*ENTRIES SHOWN*.

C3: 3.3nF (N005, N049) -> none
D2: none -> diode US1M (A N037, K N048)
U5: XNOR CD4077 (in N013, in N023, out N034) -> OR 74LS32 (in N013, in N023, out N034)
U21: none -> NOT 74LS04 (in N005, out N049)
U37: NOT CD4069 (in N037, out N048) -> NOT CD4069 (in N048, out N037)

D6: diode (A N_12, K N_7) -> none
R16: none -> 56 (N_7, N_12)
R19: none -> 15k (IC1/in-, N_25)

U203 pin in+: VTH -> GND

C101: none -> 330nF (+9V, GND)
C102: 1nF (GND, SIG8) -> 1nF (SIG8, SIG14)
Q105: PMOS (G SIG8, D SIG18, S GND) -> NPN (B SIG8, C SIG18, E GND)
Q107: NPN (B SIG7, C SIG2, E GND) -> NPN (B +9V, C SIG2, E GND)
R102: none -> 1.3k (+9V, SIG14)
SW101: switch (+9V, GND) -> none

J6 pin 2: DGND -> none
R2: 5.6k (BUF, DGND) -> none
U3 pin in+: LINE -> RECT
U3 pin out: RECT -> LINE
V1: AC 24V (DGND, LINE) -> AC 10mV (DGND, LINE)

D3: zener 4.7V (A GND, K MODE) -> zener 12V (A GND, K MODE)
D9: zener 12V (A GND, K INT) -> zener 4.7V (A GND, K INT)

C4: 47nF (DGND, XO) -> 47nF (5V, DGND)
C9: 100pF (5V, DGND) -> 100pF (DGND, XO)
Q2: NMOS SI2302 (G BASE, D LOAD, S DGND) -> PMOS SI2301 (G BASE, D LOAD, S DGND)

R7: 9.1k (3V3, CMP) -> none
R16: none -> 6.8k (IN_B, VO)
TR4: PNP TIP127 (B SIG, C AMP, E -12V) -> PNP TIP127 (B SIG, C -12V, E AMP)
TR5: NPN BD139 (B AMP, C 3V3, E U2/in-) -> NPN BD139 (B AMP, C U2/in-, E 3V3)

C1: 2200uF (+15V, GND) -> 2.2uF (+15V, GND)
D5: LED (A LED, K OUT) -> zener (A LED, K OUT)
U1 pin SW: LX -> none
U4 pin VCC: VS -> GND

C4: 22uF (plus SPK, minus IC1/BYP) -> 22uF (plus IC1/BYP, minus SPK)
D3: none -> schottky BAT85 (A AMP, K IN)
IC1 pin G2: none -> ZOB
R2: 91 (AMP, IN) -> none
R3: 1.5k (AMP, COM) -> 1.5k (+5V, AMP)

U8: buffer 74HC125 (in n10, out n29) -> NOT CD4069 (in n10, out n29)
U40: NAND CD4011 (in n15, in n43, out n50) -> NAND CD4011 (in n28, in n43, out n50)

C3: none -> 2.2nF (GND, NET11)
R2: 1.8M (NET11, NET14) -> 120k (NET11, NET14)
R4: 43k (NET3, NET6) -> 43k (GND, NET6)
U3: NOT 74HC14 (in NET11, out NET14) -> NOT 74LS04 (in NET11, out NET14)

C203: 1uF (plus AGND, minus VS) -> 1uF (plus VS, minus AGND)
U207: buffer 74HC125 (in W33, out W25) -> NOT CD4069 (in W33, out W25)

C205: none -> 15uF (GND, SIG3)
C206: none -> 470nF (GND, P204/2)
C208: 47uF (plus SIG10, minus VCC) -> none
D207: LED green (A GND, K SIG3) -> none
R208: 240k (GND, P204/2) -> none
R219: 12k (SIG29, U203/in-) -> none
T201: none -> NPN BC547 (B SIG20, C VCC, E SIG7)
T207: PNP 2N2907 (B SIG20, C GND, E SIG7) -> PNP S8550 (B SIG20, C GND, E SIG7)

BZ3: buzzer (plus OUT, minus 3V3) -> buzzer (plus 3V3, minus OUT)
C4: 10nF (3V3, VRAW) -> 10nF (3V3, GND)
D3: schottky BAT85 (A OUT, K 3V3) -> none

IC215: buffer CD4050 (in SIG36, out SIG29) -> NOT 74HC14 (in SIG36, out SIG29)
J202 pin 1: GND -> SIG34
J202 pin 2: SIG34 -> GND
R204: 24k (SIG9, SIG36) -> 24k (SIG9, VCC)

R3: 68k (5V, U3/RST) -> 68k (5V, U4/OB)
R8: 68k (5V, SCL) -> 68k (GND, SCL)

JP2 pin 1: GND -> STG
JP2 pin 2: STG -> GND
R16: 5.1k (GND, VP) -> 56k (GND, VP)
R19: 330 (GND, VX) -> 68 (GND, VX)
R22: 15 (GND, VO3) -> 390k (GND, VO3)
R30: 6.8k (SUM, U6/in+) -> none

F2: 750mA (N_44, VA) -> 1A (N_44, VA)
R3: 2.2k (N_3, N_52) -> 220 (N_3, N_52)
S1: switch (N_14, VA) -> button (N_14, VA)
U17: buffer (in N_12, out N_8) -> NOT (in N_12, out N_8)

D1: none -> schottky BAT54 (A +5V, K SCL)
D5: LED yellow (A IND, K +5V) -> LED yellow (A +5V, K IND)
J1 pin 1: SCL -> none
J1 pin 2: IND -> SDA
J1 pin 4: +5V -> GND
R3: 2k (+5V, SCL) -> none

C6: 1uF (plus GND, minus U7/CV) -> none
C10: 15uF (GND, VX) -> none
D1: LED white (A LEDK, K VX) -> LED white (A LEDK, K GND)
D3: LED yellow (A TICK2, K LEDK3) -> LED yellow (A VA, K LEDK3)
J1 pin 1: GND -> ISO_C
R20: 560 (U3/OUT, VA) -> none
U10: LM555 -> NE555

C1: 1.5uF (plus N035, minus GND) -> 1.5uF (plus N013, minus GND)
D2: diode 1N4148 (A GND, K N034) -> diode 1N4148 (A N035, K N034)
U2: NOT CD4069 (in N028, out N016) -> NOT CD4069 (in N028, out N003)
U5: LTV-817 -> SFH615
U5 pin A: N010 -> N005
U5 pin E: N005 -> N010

*REQUIRED WORK*. Repeat the material above verbatim.

*SOLUTION*.
C3: 3.3nF (N005, N049) -> none
D2: none -> diode US1M (A N037, K N048)
U5: XNOR CD4077 (in N013, in N023, out N034) -> OR 74LS32 (in N013, in N023, out N034)
U21: none -> NOT 74LS04 (in N005, out N049)
U37: NOT CD4069 (in N037, out N048) -> NOT CD4069 (in N048, out N037)

D6: diode (A N_12, K N_7) -> none
R16: none -> 56 (N_7, N_12)
R19: none -> 15k (IC1/in-, N_25)

U203 pin in+: VTH -> GND

C101: none -> 330nF (+9V, GND)
C102: 1nF (GND, SIG8) -> 1nF (SIG8, SIG14)
Q105: PMOS (G SIG8, D SIG18, S GND) -> NPN (B SIG8, C SIG18, E GND)
Q107: NPN (B SIG7, C SIG2, E GND) -> NPN (B +9V, C SIG2, E GND)
R102: none -> 1.3k (+9V, SIG14)
SW101: switch (+9V, GND) -> none

J6 pin 2: DGND -> none
R2: 5.6k (BUF, DGND) -> none
U3 pin in+: LINE -> RECT
U3 pin out: RECT -> LINE
V1: AC 24V (DGND, LINE) -> AC 10mV (DGND, LINE)

D3: zener 4.7V (A GND, K MODE) -> zener 12V (A GND, K MODE)
D9: zener 12V (A GND, K INT) -> zener 4.7V (A GND, K INT)

C4: 47nF (DGND, XO) -> 47nF (5V, DGND)
C9: 100pF (5V, DGND) -> 100pF (DGND, XO)
Q2: NMOS SI2302 (G BASE, D LOAD, S DGND) -> PMOS SI2301 (G BASE, D LOAD, S DGND)

R7: 9.1k (3V3, CMP) -> none
R16: none -> 6.8k (IN_B, VO)
TR4: PNP TIP127 (B SIG, C AMP, E -12V) -> PNP TIP127 (B SIG, C -12V, E AMP)
TR5: NPN BD139 (B AMP, C 3V3, E U2/in-) -> NPN BD139 (B AMP, C U2/in-, E 3V3)

C1: 2200uF (+15V, GND) -> 2.2uF (+15V, GND)
D5: LED (A LED, K OUT) -> zener (A LED, K OUT)
U1 pin SW: LX -> none
U4 pin VCC: VS -> GND

C4: 22uF (plus SPK, minus IC1/BYP) -> 22uF (plus IC1/BYP, minus SPK)
D3: none -> schottky BAT85 (A AMP, K IN)
IC1 pin G2: none -> ZOB
R2: 91 (AMP, IN) -> none
R3: 1.5k (AMP, COM) -> 1.5k (+5V, AMP)

U8: buffer 74HC125 (in n10, out n29) -> NOT CD4069 (in n10, out n29)
U40: NAND CD4011 (in n15, in n43, out n50) -> NAND CD4011 (in n28, in n43, out n50)

C3: none -> 2.2nF (GND, NET11)
R2: 1.8M (NET11, NET14) -> 120k (NET11, NET14)
R4: 43k (NET3, NET6) -> 43k (GND, NET6)
U3: NOT 74HC14 (in NET11, out NET14) -> NOT 74LS04 (in NET11, out NET14)

C203: 1uF (plus AGND, minus VS) -> 1uF (plus VS, minus AGND)
U207: buffer 74HC125 (in W33, out W25) -> NOT CD4069 (in W33, out W25)

C205: none -> 15uF (GND, SIG3)
C206: none -> 470nF (GND, P204/2)
C208: 47uF (plus SIG10, minus VCC) -> none
D207: LED green (A GND, K SIG3) -> none
R208: 240k (GND, P204/2) -> none
R219: 12k (SIG29, U203/in-) -> none
T201: none -> NPN BC547 (B SIG20, C VCC, E SIG7)
T207: PNP 2N2907 (B SIG20, C GND, E SIG7) -> PNP S8550 (B SIG20, C GND, E SIG7)

BZ3: buzzer (plus OUT, minus 3V3) -> buzzer (plus 3V3, minus OUT)
C4: 10nF (3V3, VRAW) -> 10nF (3V3, GND)
D3: schottky BAT85 (A OUT, K 3V3) -> none

IC215: buffer CD4050 (in SIG36, out SIG29) -> NOT 74HC14 (in SIG36, out SIG29)
J202 pin 1: GND -> SIG34
J202 pin 2: SIG34 -> GND
R204: 24k (SIG9, SIG36) -> 24k (SIG9, VCC)

R3: 68k (5V, U3/RST) -> 68k (5V, U4/OB)
R8: 68k (5V, SCL) -> 68k (GND, SCL)

JP2 pin 1: GND -> STG
JP2 pin 2: STG -> GND
R16: 5.1k (GND, VP) -> 56k (GND, VP)
R19: 330 (GND, VX) -> 68 (GND, VX)
R22: 15 (GND, VO3) -> 390k (GND, VO3)
R30: 6.8k (SUM, U6/in+) -> none

F2: 750mA (N_44, VA) -> 1A (N_44, VA)
R3: 2.2k (N_3, N_52) -> 220 (N_3, N_52)
S1: switch (N_14, VA) -> button (N_14, VA)
U17: buffer (in N_12, out N_8) -> NOT (in N_12, out N_8)

D1: none -> schottky BAT54 (A +5V, K SCL)
D5: LED yellow (A IND, K +5V) -> LED yellow (A +5V, K IND)
J1 pin 1: SCL -> none
J1 pin 2: IND -> SDA
J1 pin 4: +5V -> GND
R3: 2k (+5V, SCL) -> none

C6: 1uF (plus GND, minus U7/CV) -> none
C10: 15uF (GND, VX) -> none
D1: LED white (A LEDK, K VX) -> LED white (A LEDK, K GND)
D3: LED yellow (A TICK2, K LEDK3) -> LED yellow (A VA, K LEDK3)
J1 pin 1: GND -> ISO_C
R20: 560 (U3/OUT, VA) -> none
U10: LM555 -> NE555

C1: 1.5uF (plus N035, minus GND) -> 1.5uF (plus N013, minus GND)
D2: diode 1N4148 (A GND, K N034) -> diode 1N4148 (A N035, K N034)
U2: NOT CD4069 (in N028, out N016) -> NOT CD4069 (in N028, out N003)
U5: LTV-817 -> SFH615
U5 pin A: N010 -> N005
U5 pin E: N005 -> N010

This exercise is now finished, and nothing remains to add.